==== Data under study

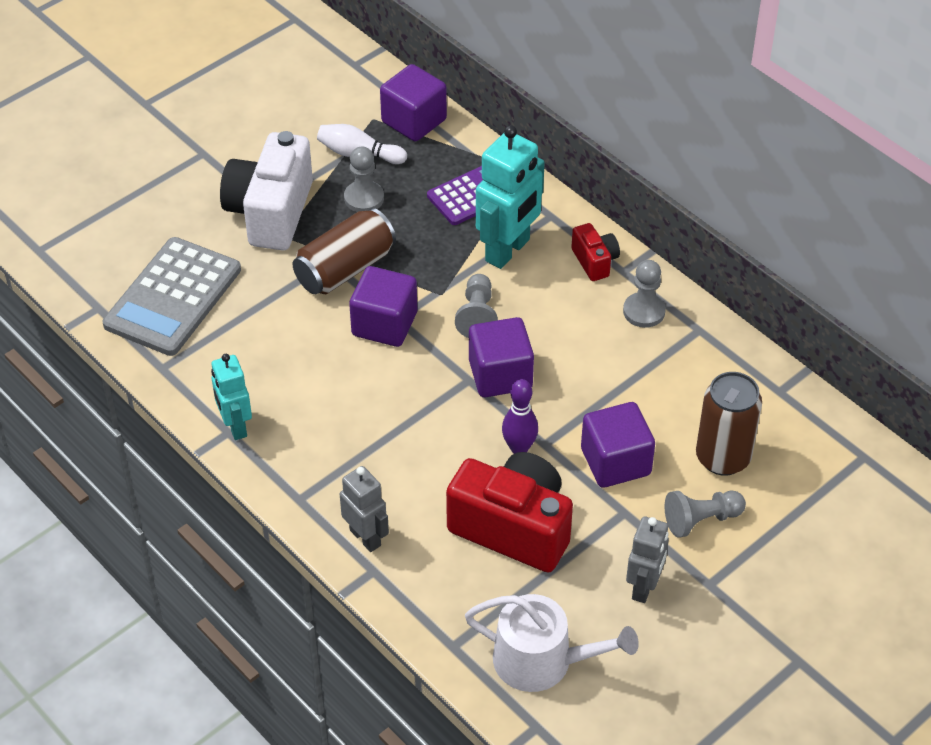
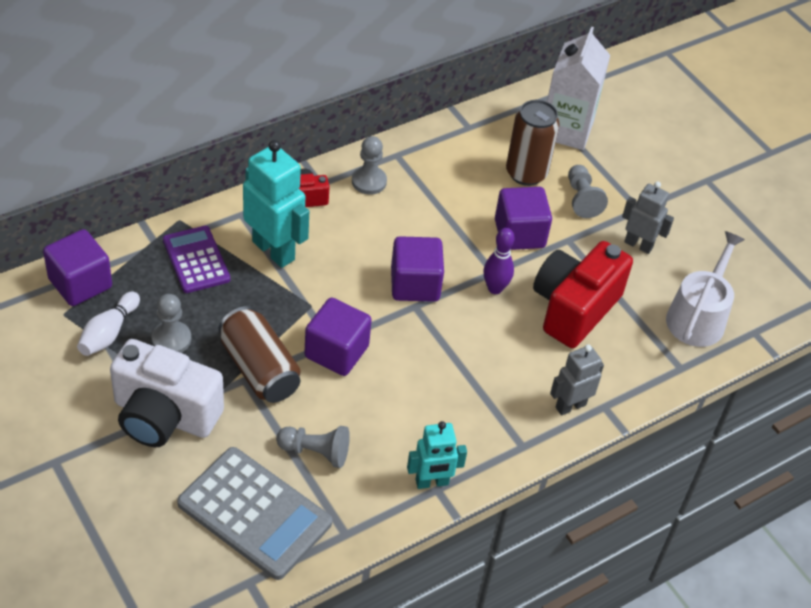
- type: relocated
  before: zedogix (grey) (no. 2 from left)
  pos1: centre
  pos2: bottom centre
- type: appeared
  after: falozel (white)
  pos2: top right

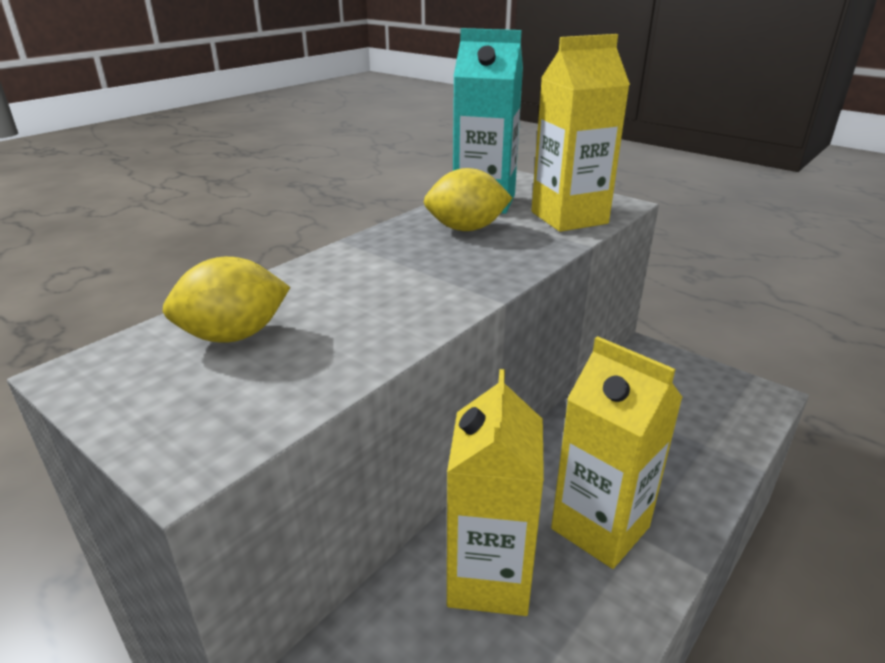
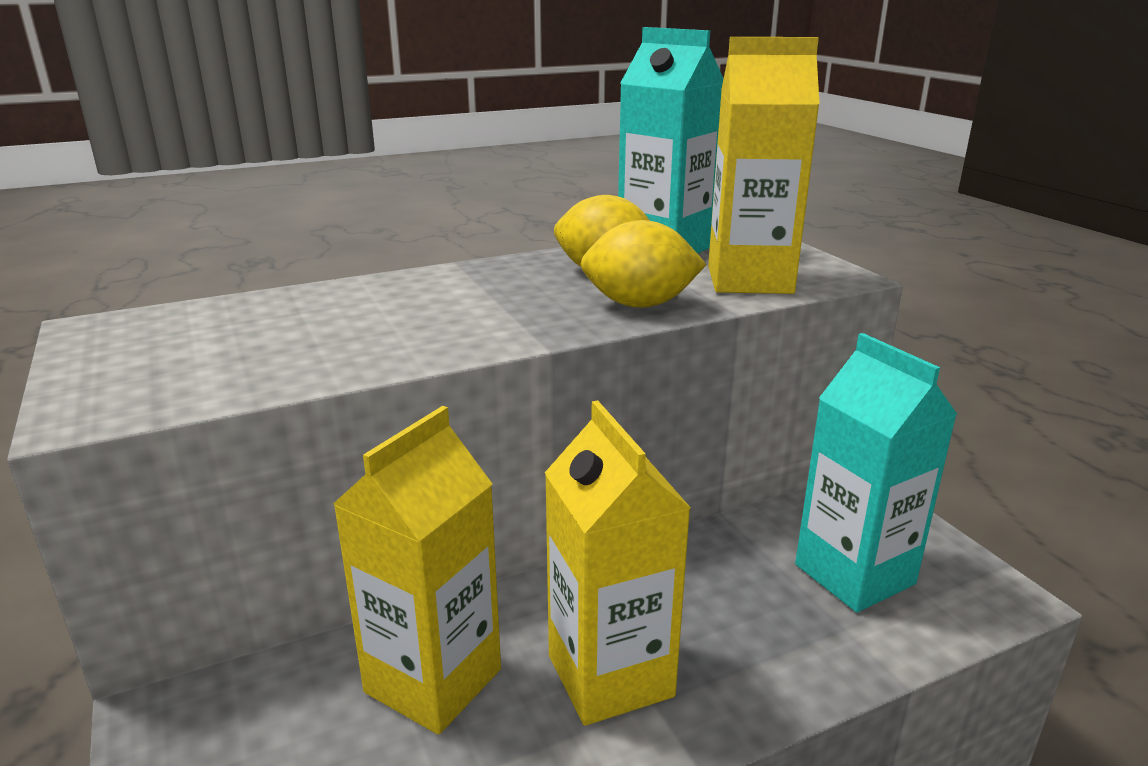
- type: relocated
  before: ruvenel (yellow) (no. 1 from left in the first image)
  after: ruvenel (yellow) (no. 2 from left)
  pos1: middle left
  pos2: centre
- type: appeared
  after: falozel (turquoise) (no. 2 from left)
  pos2: middle right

========

Repeat the records exactly but leave out the images.

- type: relocated
  before: zedogix (grey) (no. 2 from left)
  pos1: centre
  pos2: bottom centre
- type: appeared
  after: falozel (white)
  pos2: top right

- type: relocated
  before: ruvenel (yellow) (no. 1 from left in the first image)
  after: ruvenel (yellow) (no. 2 from left)
  pos1: middle left
  pos2: centre
- type: appeared
  after: falozel (turquoise) (no. 2 from left)
  pos2: middle right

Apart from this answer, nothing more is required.